Job
Return every line of the material below that contains the word "kern", matching case exactly.

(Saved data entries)
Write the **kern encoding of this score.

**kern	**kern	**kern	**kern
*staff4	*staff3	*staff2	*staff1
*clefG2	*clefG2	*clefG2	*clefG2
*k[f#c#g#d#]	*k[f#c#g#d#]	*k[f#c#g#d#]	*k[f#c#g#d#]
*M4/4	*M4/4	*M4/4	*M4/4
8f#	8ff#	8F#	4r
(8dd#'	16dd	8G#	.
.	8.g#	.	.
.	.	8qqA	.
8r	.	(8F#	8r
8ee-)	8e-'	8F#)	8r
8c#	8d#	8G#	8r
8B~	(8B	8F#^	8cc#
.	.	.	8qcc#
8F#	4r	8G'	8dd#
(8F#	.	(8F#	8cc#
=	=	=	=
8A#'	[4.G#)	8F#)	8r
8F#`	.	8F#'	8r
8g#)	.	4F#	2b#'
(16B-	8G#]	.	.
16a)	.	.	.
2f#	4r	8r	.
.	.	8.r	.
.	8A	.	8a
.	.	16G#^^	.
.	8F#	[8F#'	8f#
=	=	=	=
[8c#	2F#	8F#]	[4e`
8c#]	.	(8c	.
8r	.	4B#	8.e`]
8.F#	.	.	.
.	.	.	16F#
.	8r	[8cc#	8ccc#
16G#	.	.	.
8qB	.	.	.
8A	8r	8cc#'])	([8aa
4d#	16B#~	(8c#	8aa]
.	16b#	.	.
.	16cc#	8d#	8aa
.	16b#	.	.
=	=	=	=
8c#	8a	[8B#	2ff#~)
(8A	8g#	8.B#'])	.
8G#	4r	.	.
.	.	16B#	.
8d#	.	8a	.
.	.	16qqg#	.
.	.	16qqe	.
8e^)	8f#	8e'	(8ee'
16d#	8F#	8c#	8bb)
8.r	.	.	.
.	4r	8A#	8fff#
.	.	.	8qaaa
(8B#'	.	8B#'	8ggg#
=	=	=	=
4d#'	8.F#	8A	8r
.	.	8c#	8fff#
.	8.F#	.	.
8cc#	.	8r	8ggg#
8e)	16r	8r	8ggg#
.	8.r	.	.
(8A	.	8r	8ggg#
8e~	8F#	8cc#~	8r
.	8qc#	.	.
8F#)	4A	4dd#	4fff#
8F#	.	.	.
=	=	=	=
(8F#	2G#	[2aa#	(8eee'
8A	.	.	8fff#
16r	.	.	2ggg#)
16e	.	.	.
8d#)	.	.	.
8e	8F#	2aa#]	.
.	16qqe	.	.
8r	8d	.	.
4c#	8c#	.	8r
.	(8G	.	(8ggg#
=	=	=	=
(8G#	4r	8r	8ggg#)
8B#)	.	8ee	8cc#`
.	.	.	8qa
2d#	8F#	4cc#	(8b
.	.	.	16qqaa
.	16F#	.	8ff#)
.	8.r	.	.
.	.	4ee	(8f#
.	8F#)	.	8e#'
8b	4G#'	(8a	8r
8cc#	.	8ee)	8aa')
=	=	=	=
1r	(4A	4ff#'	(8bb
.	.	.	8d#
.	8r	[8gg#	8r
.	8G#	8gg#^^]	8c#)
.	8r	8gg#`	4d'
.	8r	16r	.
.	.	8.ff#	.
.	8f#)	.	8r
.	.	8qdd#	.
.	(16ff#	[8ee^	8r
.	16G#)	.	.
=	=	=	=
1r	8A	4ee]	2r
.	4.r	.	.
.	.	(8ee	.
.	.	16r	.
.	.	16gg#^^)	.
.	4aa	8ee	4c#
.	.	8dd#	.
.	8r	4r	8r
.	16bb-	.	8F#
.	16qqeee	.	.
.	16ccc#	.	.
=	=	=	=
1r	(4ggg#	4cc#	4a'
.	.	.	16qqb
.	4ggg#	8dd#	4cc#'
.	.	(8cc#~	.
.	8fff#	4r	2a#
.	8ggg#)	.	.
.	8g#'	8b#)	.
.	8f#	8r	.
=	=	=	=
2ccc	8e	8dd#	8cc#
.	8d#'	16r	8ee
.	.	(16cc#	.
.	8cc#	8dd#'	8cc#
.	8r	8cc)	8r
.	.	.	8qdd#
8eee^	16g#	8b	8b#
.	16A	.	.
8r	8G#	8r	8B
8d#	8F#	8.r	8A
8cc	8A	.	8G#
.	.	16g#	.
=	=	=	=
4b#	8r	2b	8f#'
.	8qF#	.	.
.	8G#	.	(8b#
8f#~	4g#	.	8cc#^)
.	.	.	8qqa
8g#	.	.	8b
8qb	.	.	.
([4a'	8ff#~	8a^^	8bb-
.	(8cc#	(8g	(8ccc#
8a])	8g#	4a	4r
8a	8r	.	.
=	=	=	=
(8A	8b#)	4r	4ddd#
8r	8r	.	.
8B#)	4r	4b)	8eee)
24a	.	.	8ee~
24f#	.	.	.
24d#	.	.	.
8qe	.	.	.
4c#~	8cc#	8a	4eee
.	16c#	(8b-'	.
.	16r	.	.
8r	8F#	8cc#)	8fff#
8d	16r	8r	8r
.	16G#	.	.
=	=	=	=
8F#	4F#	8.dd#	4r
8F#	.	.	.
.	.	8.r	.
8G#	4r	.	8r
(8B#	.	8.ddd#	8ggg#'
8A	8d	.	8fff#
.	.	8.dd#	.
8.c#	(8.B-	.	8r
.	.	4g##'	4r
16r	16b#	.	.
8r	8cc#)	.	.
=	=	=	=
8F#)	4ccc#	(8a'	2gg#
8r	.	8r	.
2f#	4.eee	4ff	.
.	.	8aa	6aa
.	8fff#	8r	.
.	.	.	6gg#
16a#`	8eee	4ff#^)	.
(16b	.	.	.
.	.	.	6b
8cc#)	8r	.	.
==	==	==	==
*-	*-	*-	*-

The response
Write the **kern encoding of this score.
**kern	**kern	**kern	**kern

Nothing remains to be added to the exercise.